*REQUIREMENTS*
Pull out every line of the records that contains the string "kern", matching case exactly.

--- Begin ROWS ---

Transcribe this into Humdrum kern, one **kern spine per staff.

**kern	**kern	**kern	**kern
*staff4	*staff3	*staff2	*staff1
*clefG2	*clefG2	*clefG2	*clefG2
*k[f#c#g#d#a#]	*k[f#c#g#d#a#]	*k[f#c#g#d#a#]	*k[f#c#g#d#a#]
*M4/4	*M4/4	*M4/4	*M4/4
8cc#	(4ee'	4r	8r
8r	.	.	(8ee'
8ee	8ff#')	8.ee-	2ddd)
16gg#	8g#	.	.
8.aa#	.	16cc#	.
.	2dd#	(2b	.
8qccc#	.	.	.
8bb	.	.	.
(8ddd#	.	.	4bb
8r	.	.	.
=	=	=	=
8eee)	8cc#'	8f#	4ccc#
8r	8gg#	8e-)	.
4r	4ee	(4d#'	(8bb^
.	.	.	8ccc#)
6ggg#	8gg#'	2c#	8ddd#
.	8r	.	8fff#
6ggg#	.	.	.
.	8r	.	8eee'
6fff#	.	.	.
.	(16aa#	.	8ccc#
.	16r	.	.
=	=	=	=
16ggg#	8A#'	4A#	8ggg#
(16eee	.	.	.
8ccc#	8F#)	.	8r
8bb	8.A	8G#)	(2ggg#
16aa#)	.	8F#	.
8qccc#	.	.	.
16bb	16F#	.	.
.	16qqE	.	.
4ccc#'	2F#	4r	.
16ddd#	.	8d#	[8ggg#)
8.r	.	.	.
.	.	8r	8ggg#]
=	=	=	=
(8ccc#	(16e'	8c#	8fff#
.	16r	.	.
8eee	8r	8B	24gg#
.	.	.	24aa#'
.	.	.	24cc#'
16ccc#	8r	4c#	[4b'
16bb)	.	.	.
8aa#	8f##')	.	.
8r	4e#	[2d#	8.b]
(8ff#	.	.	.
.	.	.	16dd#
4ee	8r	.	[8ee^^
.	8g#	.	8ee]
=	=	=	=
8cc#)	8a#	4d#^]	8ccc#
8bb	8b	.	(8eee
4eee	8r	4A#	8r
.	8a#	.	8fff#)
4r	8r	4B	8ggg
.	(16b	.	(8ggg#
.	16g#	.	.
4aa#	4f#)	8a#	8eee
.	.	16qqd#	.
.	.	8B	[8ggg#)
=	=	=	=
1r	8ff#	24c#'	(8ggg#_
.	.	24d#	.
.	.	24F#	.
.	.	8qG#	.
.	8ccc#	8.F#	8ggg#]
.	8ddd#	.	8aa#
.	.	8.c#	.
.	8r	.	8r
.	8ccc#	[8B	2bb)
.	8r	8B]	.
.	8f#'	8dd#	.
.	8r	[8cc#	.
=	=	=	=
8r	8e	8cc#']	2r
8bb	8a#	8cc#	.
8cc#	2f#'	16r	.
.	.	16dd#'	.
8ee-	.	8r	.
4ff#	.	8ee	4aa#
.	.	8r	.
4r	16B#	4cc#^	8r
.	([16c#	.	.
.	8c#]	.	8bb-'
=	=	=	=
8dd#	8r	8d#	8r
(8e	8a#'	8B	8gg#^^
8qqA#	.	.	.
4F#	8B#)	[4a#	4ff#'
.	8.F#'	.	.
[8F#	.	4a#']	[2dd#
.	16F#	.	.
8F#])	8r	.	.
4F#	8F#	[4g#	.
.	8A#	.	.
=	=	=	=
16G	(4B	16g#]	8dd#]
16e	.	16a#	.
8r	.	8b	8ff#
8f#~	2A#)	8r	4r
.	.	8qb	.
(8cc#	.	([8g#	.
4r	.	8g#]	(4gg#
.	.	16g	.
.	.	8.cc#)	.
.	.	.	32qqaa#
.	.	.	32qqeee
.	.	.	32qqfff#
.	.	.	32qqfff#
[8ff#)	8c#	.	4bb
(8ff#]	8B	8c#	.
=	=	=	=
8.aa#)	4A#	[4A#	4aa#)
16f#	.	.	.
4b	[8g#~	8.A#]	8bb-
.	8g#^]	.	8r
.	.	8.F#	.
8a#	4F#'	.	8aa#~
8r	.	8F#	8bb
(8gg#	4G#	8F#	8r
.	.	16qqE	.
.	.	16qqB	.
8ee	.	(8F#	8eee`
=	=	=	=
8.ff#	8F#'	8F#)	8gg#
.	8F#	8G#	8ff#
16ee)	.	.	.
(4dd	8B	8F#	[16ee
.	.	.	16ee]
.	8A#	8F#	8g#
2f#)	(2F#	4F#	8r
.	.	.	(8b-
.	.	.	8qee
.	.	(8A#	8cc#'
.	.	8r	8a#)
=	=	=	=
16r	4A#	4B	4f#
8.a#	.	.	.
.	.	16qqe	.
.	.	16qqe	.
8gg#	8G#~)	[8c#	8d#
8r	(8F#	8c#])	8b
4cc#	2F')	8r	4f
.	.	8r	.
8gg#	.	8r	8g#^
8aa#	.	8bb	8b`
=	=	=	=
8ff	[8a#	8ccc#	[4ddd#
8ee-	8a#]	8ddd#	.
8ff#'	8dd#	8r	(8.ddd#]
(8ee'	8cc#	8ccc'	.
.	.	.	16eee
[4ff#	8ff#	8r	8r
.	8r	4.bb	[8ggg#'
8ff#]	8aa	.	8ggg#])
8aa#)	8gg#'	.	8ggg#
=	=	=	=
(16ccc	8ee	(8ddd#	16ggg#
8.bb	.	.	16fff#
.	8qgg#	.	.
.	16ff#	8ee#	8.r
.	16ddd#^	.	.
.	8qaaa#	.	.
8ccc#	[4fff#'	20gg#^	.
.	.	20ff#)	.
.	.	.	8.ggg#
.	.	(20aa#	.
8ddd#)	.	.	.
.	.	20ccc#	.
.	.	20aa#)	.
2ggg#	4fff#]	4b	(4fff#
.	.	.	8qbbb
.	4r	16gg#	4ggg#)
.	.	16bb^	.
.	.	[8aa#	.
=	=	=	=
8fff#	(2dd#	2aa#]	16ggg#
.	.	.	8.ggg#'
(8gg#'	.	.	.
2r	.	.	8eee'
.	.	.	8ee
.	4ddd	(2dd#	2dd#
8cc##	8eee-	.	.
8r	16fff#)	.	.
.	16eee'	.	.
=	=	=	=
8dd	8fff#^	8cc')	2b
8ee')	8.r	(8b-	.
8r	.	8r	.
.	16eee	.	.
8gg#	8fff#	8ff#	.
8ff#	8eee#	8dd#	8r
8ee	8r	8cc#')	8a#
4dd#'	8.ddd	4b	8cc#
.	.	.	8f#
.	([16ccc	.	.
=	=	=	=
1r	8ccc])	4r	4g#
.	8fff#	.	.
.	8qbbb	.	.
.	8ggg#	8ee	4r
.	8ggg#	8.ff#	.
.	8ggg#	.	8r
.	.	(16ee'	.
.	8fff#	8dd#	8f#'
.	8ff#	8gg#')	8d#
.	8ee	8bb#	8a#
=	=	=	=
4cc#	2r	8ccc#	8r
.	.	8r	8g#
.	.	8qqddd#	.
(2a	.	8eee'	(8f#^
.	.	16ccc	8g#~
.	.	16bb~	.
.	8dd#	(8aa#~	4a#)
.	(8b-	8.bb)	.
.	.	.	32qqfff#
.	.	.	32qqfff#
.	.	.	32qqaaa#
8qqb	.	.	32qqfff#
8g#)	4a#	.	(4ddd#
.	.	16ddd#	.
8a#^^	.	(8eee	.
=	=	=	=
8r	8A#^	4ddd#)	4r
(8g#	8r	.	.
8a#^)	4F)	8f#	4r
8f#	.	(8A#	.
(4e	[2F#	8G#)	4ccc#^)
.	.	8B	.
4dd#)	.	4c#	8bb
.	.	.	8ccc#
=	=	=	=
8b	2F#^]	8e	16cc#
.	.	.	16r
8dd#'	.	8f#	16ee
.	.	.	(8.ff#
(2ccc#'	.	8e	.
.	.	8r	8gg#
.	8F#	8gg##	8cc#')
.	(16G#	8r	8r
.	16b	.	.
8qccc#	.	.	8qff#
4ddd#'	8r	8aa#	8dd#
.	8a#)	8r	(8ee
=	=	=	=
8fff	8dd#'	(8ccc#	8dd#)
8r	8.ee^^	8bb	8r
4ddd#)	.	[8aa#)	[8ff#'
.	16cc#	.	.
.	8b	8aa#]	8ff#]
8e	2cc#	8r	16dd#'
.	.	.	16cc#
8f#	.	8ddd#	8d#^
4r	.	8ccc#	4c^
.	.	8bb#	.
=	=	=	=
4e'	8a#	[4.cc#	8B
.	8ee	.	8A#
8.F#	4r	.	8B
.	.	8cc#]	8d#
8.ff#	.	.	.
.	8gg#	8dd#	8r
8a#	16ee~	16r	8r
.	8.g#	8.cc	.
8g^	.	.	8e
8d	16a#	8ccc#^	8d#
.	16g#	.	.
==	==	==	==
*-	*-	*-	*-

--- End ROWS ---

*THE OUTPUT*
Transcribe this into Humdrum kern, one **kern spine per staff.
**kern	**kern	**kern	**kern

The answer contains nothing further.